> WHAT THE EXERCISE ASKS:
Restate word for word the lines in the listing below, starting at the line containing "The fraise (rose)" and ending at the line containing "The carotte (violet)", both included; leave out the rest.
§
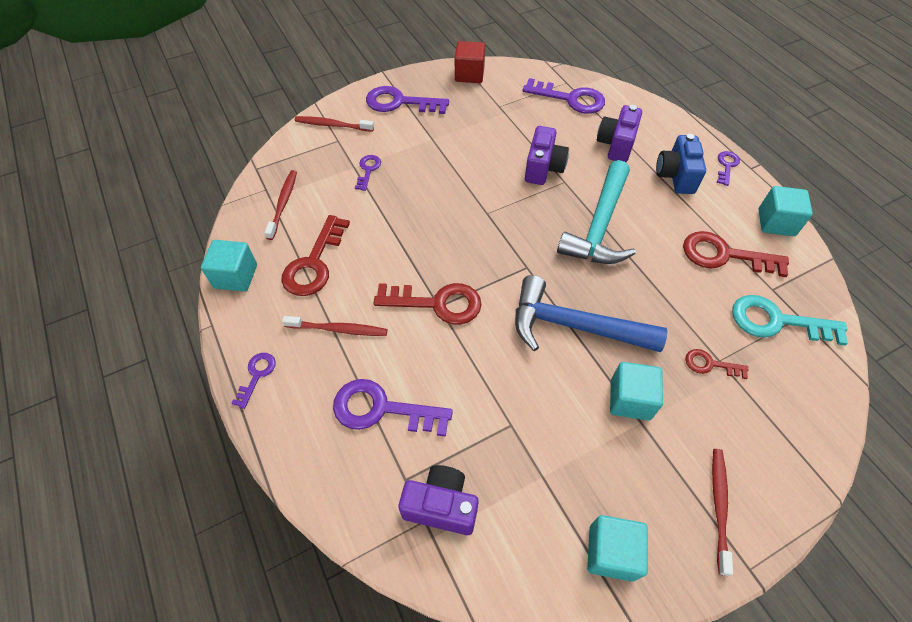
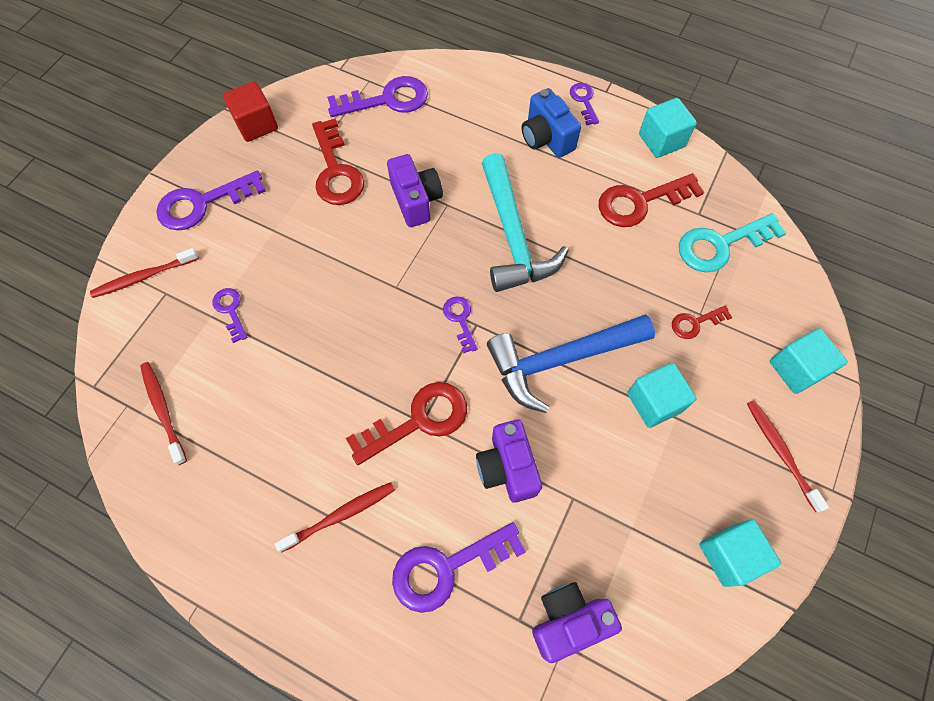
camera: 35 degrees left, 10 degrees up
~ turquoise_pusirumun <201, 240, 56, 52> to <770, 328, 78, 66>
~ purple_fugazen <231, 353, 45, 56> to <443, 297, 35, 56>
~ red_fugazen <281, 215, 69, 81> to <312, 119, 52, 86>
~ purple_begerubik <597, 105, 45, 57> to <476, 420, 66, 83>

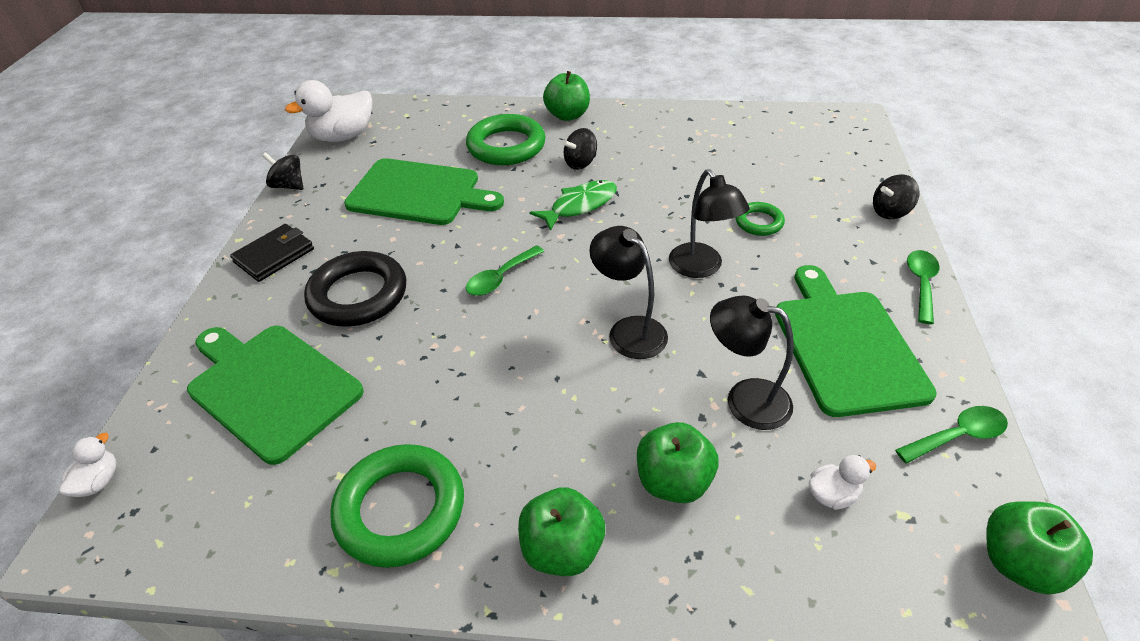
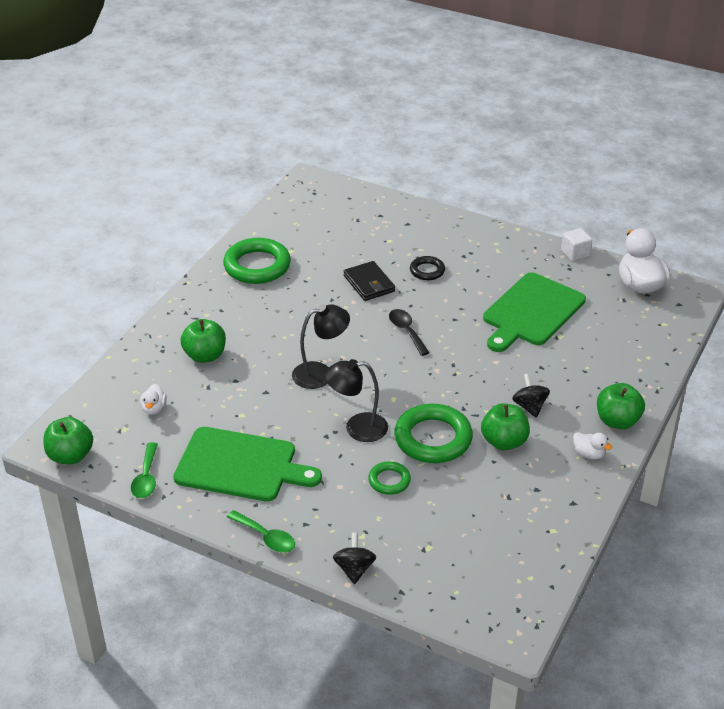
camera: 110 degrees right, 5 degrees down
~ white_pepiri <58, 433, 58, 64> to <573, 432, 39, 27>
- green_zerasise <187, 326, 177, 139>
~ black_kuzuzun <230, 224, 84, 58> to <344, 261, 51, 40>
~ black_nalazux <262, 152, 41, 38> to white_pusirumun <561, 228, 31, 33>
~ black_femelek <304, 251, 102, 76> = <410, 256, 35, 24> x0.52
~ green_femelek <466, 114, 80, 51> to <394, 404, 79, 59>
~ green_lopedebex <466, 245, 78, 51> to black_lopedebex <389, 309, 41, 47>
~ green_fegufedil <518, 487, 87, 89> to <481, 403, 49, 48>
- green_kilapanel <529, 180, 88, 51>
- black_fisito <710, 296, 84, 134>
§
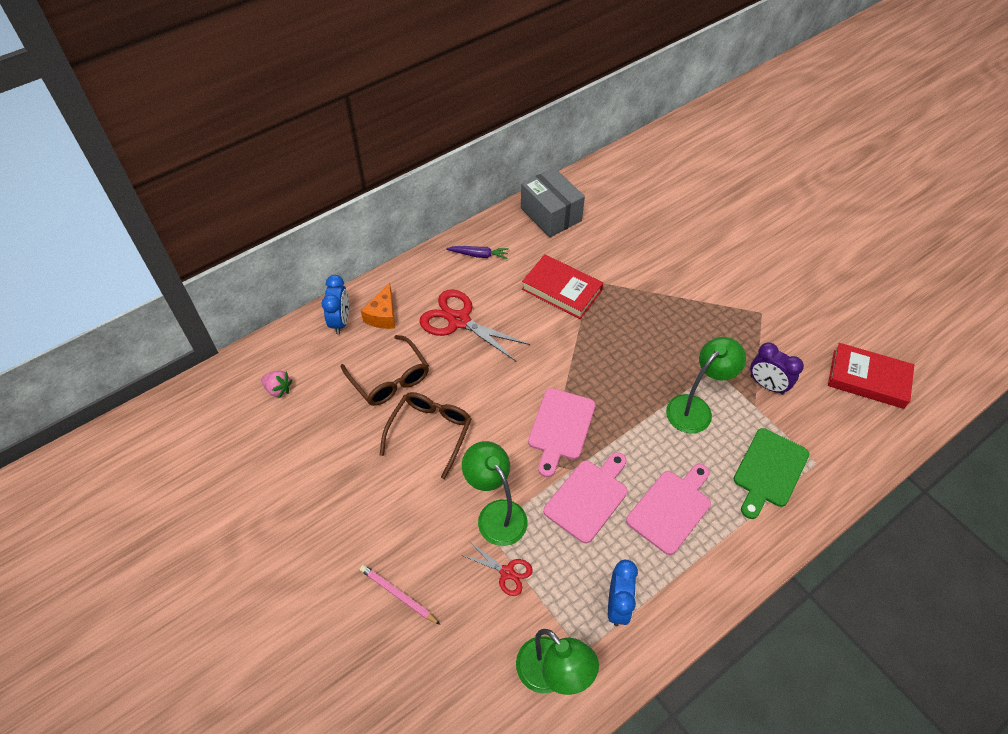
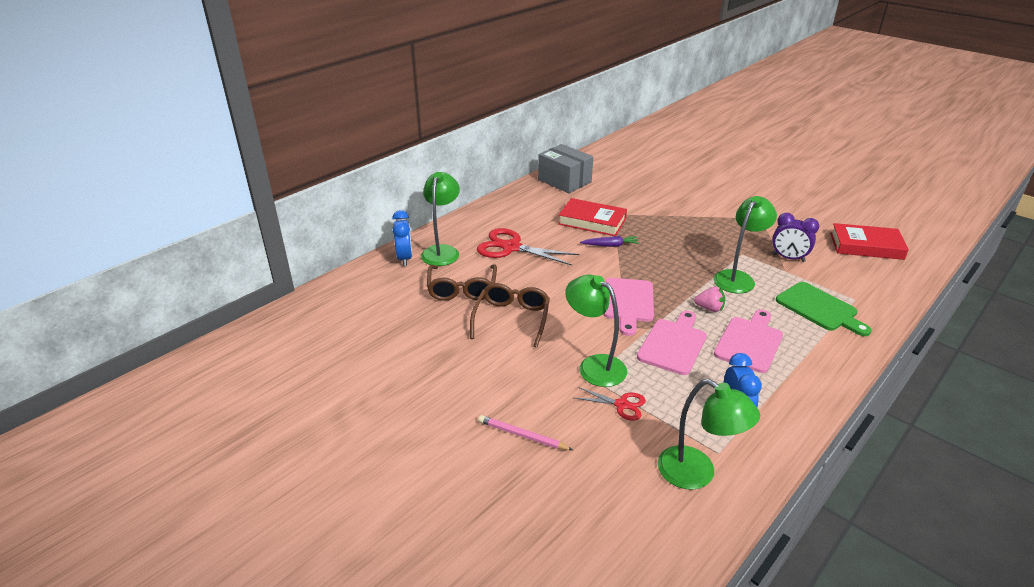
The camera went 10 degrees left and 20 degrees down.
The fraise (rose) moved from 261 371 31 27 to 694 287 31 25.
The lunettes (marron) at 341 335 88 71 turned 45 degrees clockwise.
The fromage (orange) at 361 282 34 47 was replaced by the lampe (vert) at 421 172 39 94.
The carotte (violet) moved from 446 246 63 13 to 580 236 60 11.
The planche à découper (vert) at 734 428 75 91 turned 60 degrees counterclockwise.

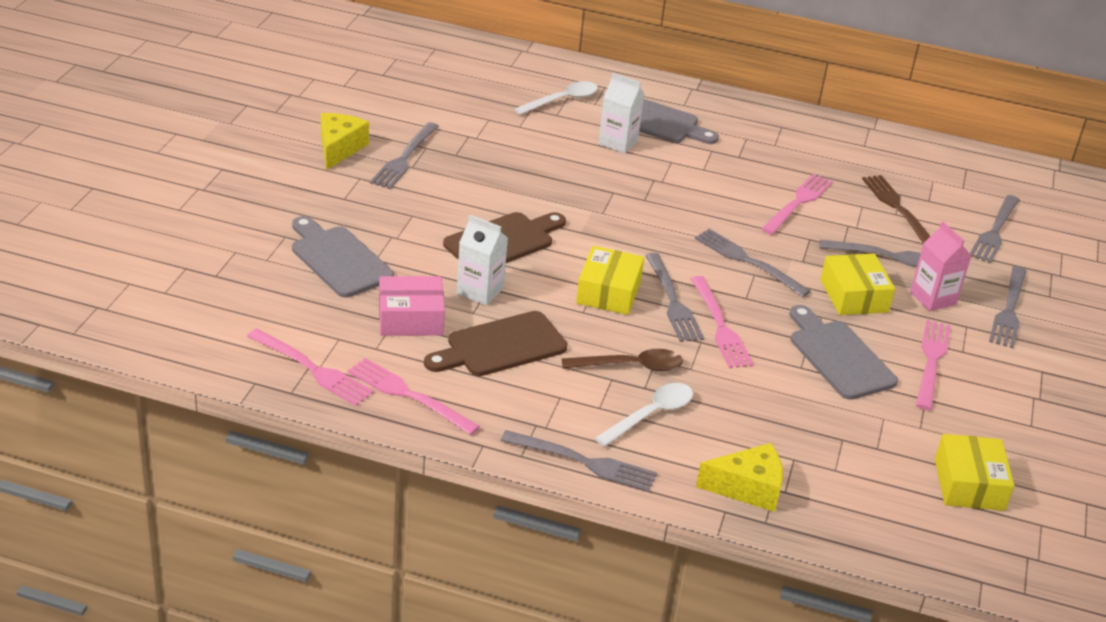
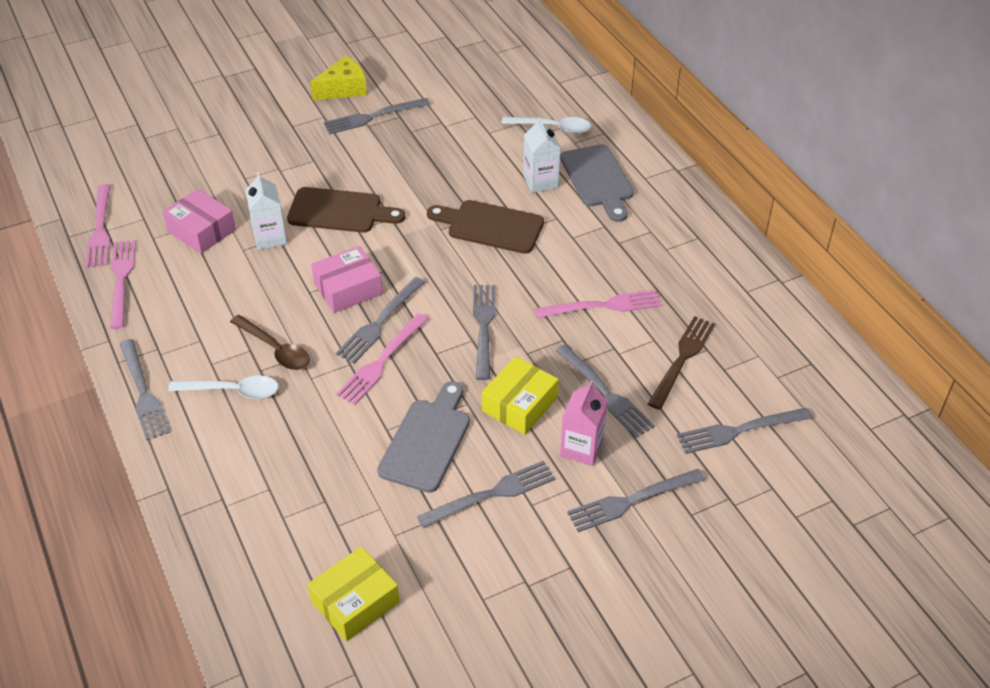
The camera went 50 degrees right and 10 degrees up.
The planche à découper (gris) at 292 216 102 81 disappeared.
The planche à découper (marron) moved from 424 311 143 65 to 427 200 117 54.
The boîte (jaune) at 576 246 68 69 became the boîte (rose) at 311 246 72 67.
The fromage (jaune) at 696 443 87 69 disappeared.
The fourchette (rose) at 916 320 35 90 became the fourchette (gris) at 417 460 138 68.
§
> RESPONSE:
The fraise (rose) moved from 261 371 31 27 to 694 287 31 25.
The lunettes (marron) at 341 335 88 71 turned 45 degrees clockwise.
The fromage (orange) at 361 282 34 47 was replaced by the lampe (vert) at 421 172 39 94.
The carotte (violet) moved from 446 246 63 13 to 580 236 60 11.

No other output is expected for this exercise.